**ENTRIES PROVIDED:**

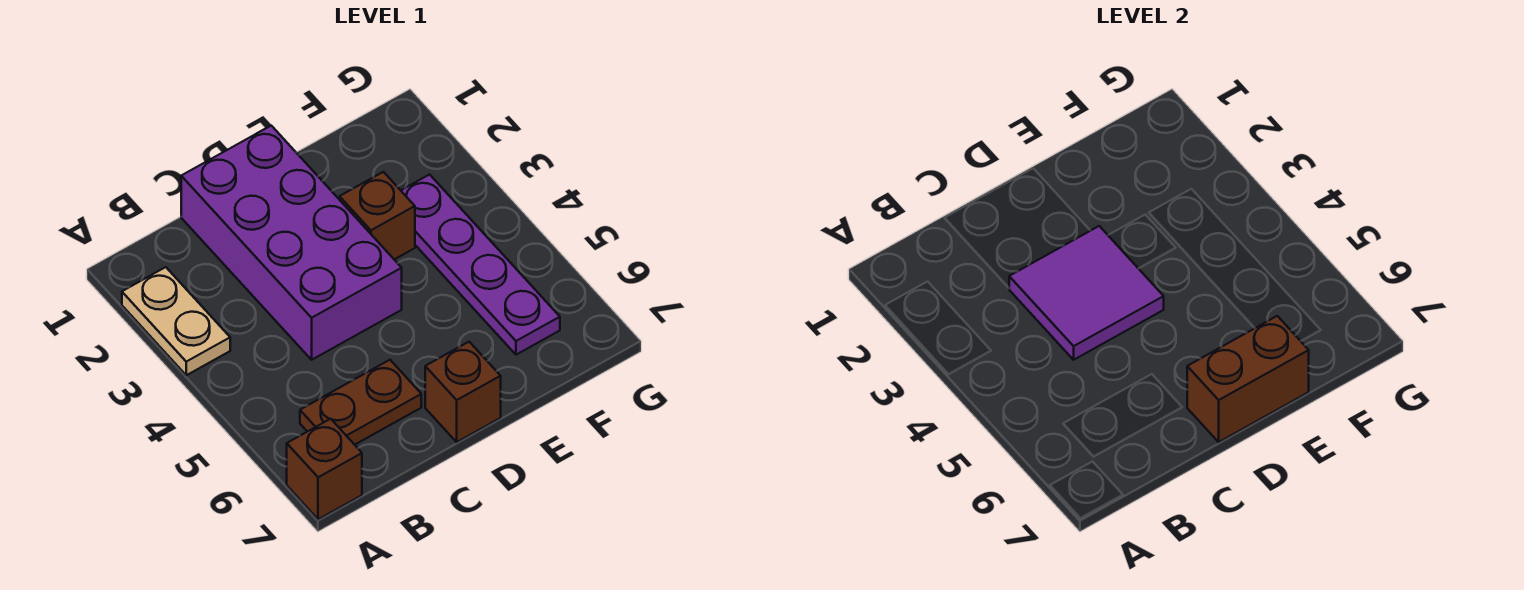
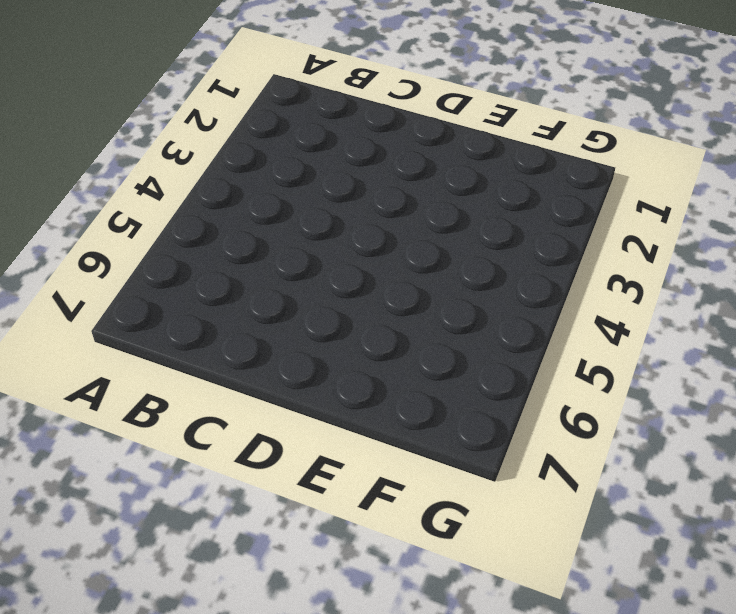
none -> tan plate A2:A3 level 1
none -> brown brick A7 level 1

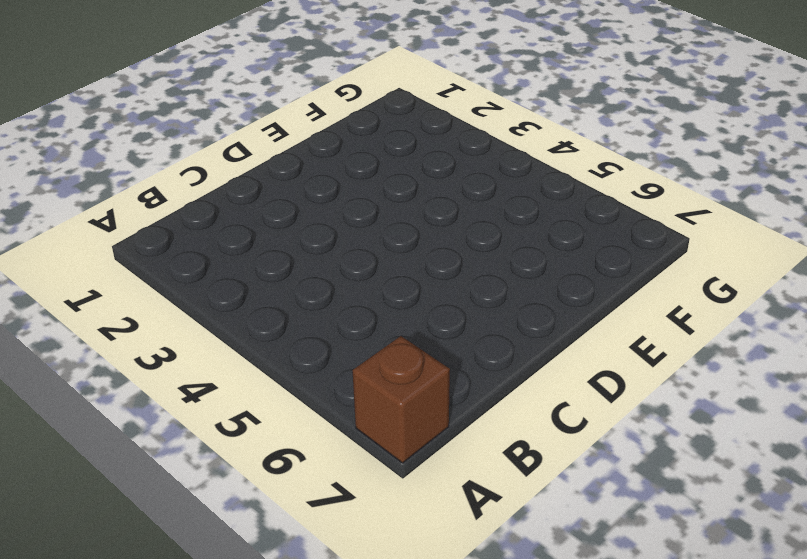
none -> tan plate A2:A3 level 1
none -> brown plate B6:C6 level 1

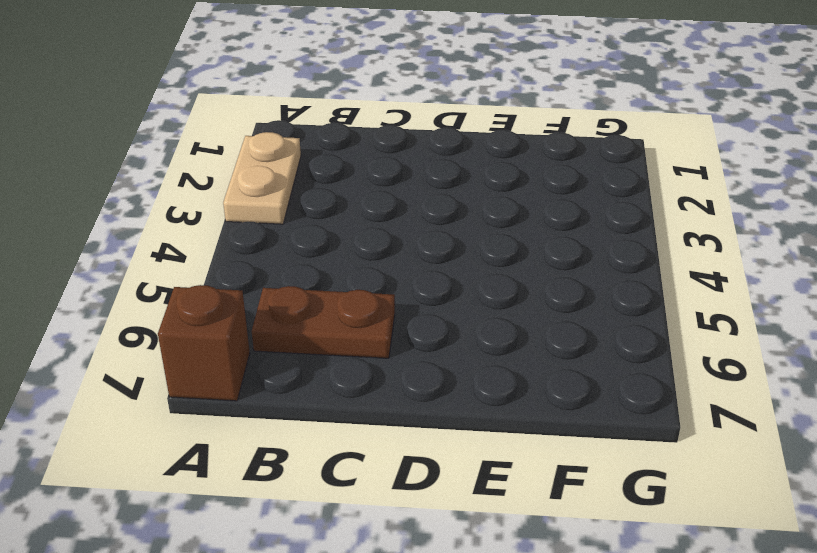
none -> purple brick C1:D4 level 1
none -> brown brick D7 level 1

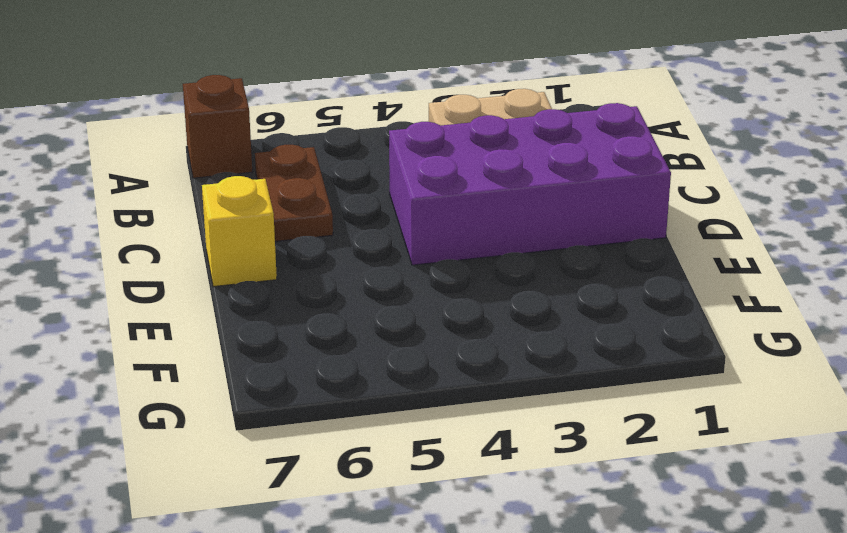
yellow brick D7 level 1 -> brown brick D7 level 1
none -> brown brick E3 level 1
none -> purple plate F3:F6 level 1

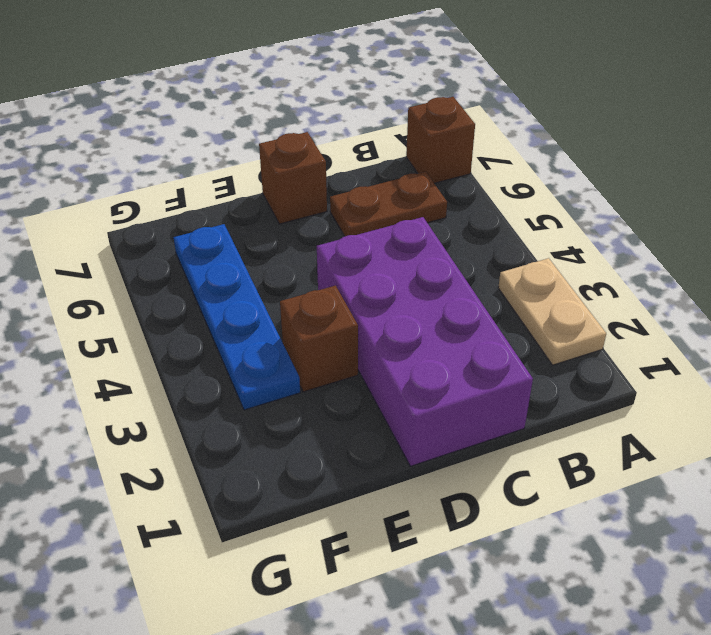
blue plate F3:F6 level 1 -> purple plate F3:F6 level 1
none -> purple tile C3:D4 level 2
none -> brown brick D7:E7 level 2

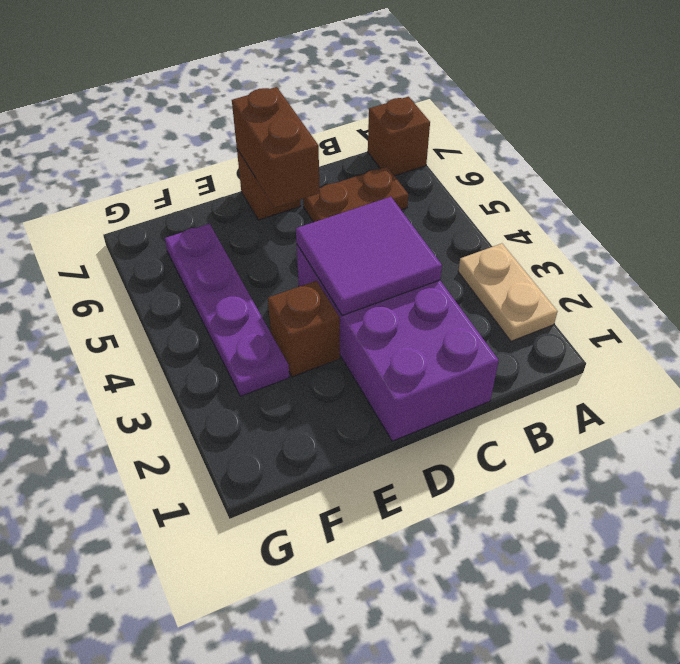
brown brick D6:D7 level 2 -> brown brick D7:E7 level 2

**WORK REQUIRED:**
Take the lines from the one holding "none -> brown brick A7 level 1" through the final line of the listing above and copy them exactly, both ends included, with no pictures.

**SOLUTION FOR THIS EXERCISE:**
none -> brown brick A7 level 1

none -> tan plate A2:A3 level 1
none -> brown plate B6:C6 level 1

none -> purple brick C1:D4 level 1
none -> brown brick D7 level 1

yellow brick D7 level 1 -> brown brick D7 level 1
none -> brown brick E3 level 1
none -> purple plate F3:F6 level 1

blue plate F3:F6 level 1 -> purple plate F3:F6 level 1
none -> purple tile C3:D4 level 2
none -> brown brick D7:E7 level 2

brown brick D6:D7 level 2 -> brown brick D7:E7 level 2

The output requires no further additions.